WHAT YOU SHOULD DO: Starting from the top of the entries below and ending with the line containing "IC2 pin IN: SIG13 -> SIG9", restate every line word for word, pictures omitted.

Start of DATASET

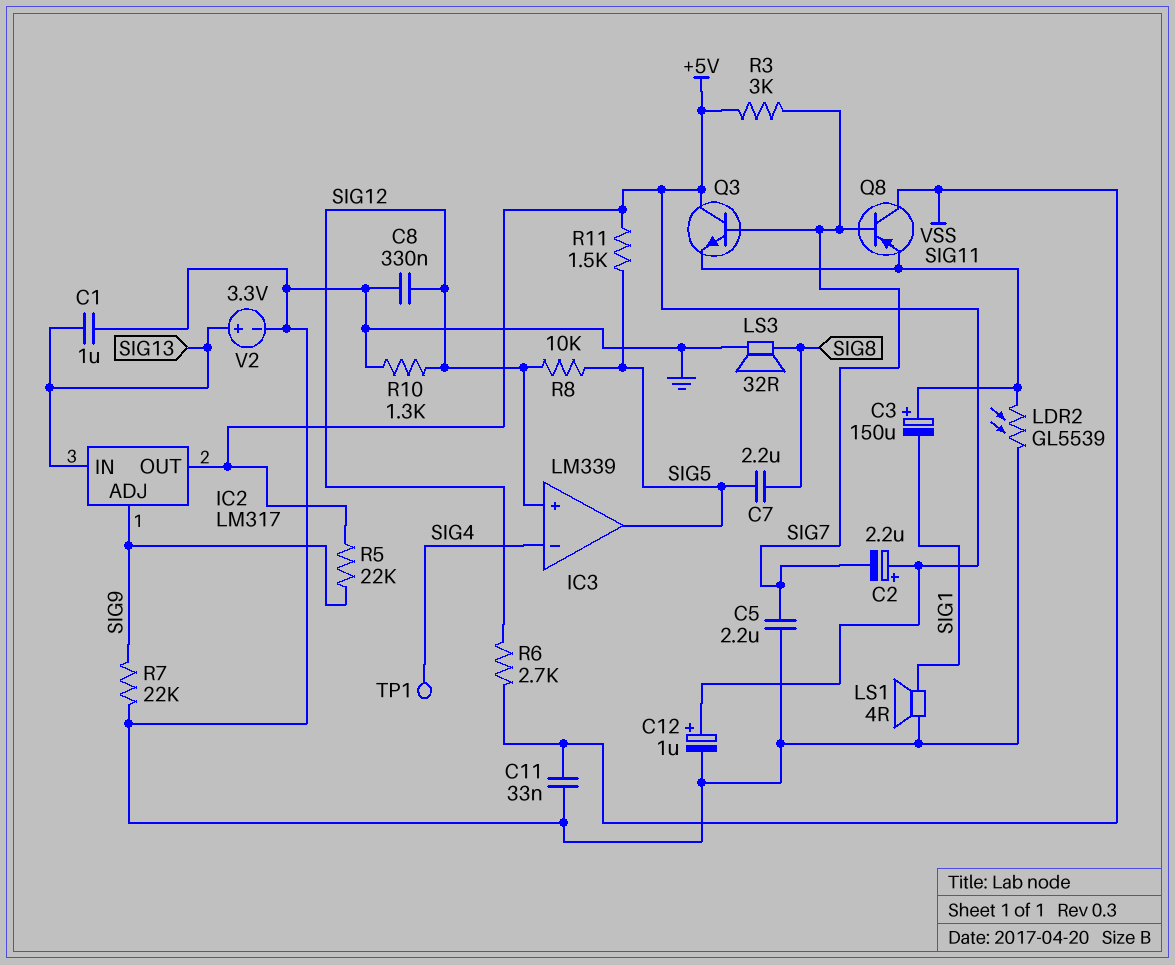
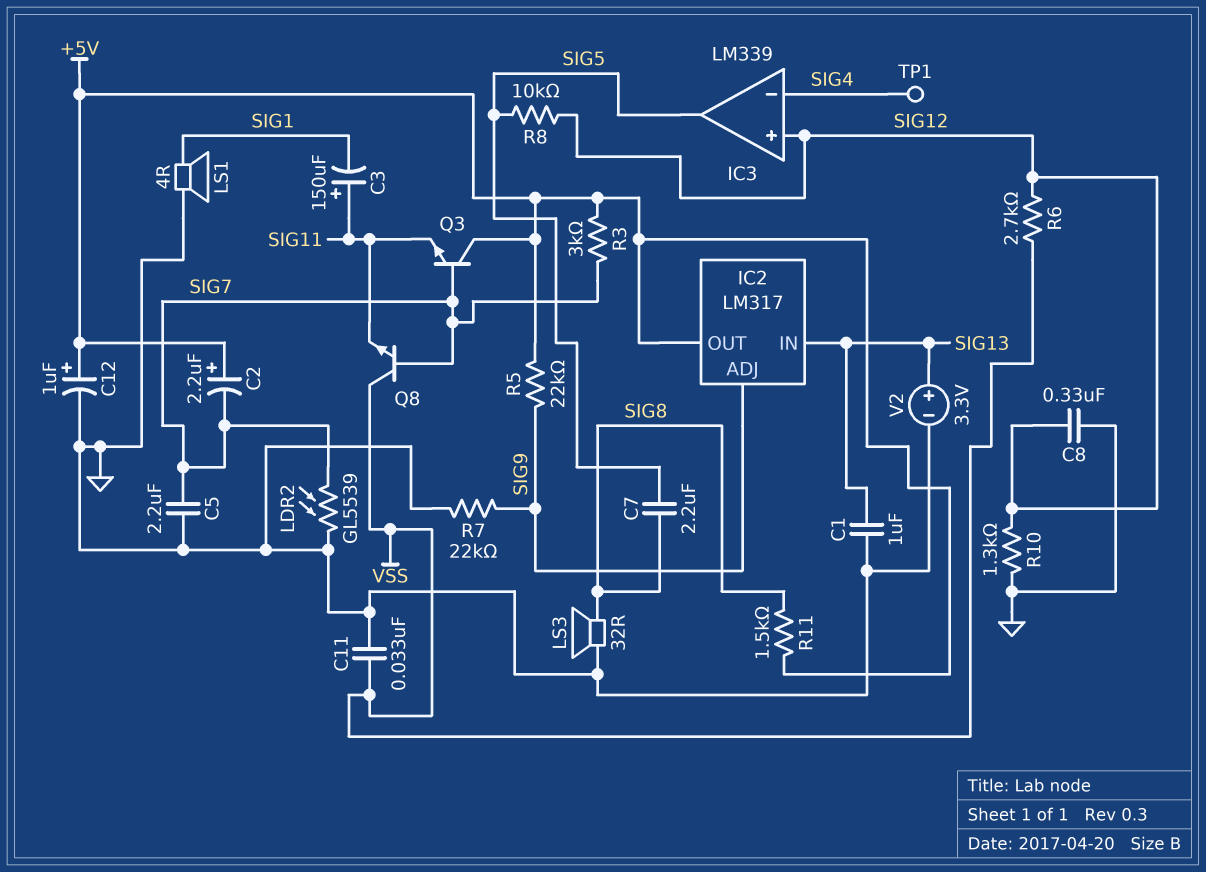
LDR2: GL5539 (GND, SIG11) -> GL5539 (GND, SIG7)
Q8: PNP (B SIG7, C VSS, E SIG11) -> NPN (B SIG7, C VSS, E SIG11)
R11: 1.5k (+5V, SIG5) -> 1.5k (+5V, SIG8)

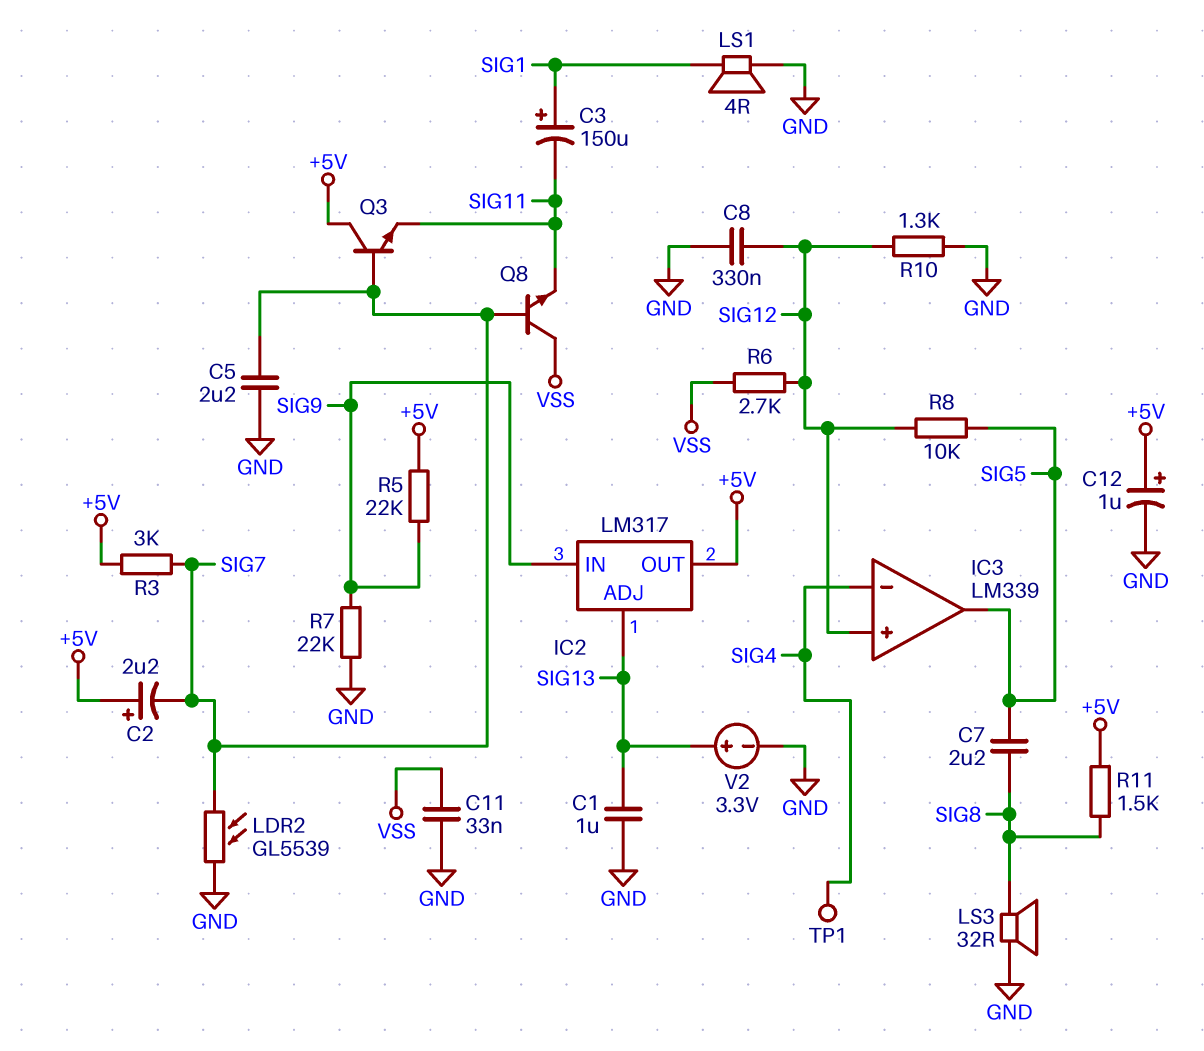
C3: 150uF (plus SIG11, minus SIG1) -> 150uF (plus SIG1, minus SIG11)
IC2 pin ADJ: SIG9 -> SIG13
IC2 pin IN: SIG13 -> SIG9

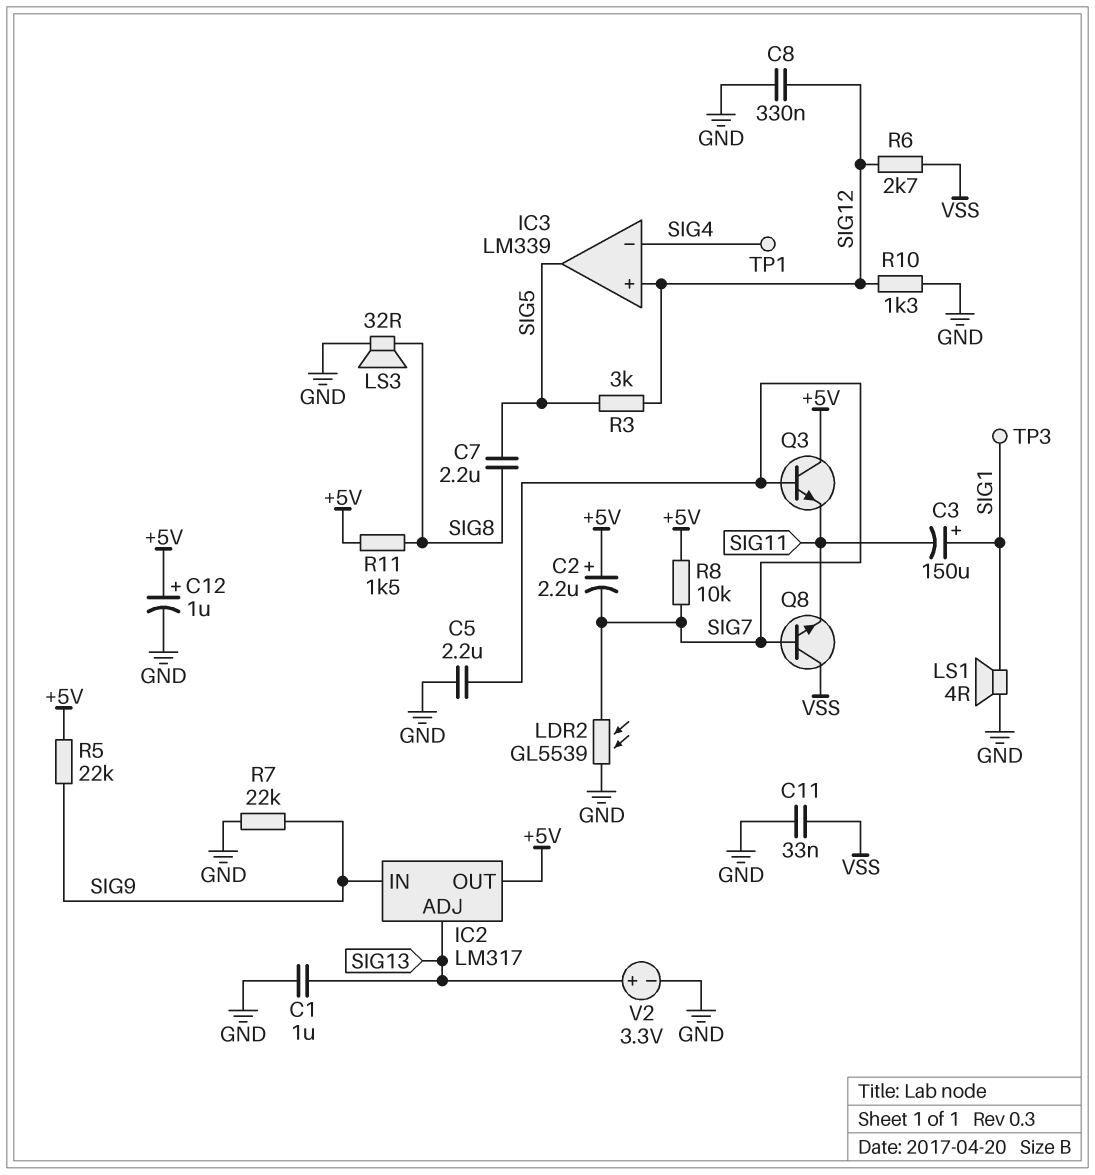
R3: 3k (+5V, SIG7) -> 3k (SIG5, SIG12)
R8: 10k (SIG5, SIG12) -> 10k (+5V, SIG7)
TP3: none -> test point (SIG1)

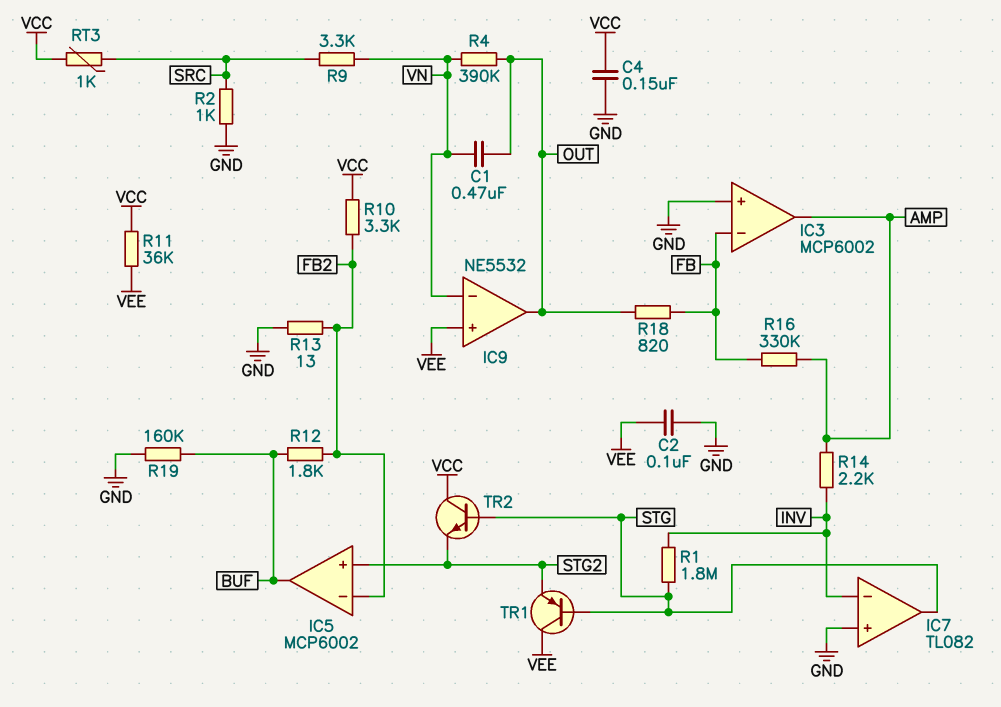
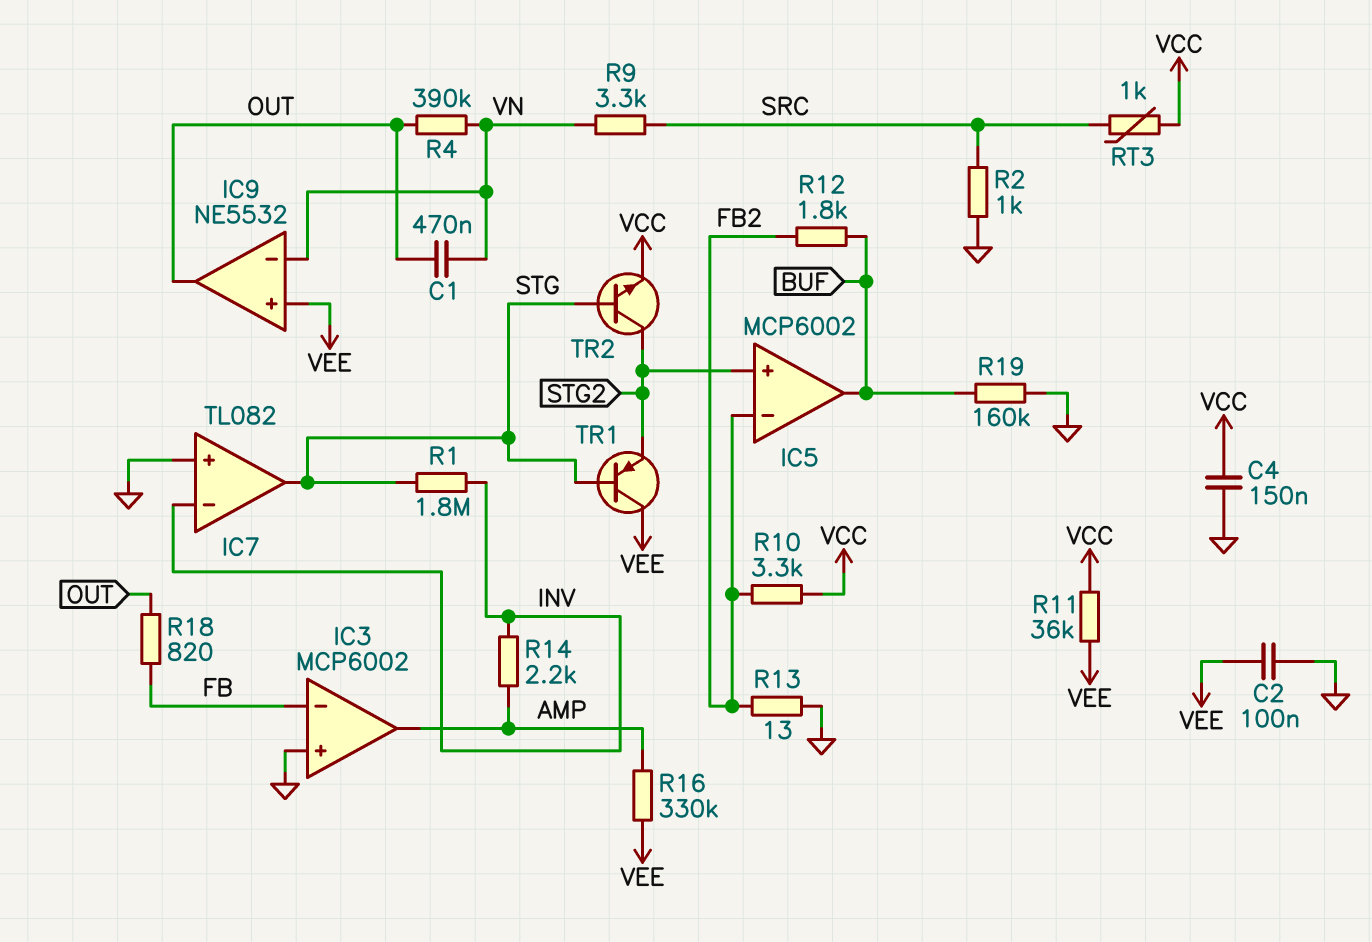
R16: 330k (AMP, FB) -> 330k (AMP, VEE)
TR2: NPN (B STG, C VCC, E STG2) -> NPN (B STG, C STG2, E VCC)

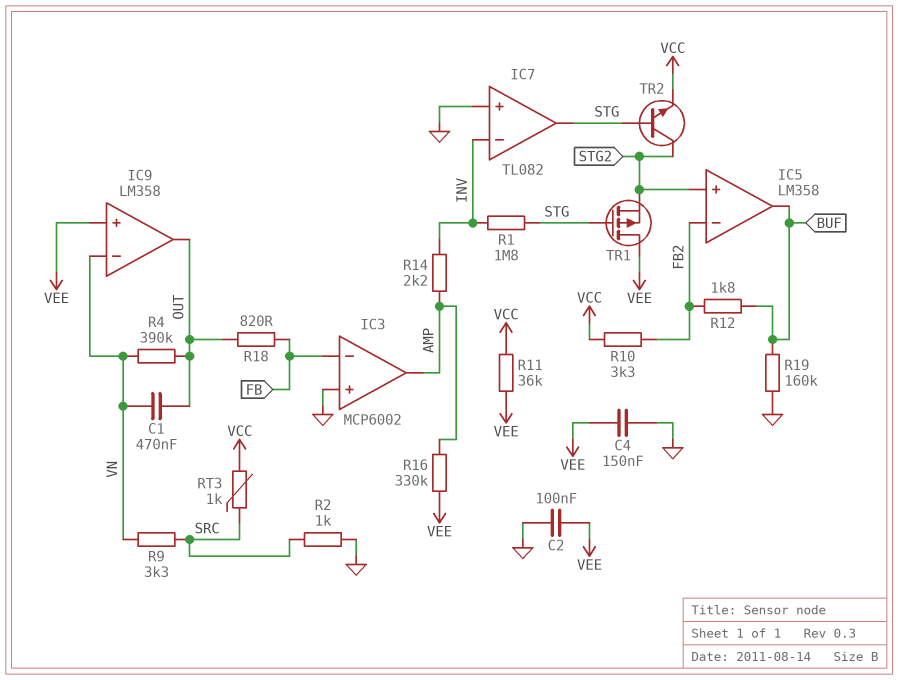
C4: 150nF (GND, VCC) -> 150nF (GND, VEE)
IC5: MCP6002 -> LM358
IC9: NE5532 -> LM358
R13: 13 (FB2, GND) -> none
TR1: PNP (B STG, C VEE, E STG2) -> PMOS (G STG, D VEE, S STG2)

End of DATASET

REPLY TO THE TASK:
LDR2: GL5539 (GND, SIG11) -> GL5539 (GND, SIG7)
Q8: PNP (B SIG7, C VSS, E SIG11) -> NPN (B SIG7, C VSS, E SIG11)
R11: 1.5k (+5V, SIG5) -> 1.5k (+5V, SIG8)

C3: 150uF (plus SIG11, minus SIG1) -> 150uF (plus SIG1, minus SIG11)
IC2 pin ADJ: SIG9 -> SIG13
IC2 pin IN: SIG13 -> SIG9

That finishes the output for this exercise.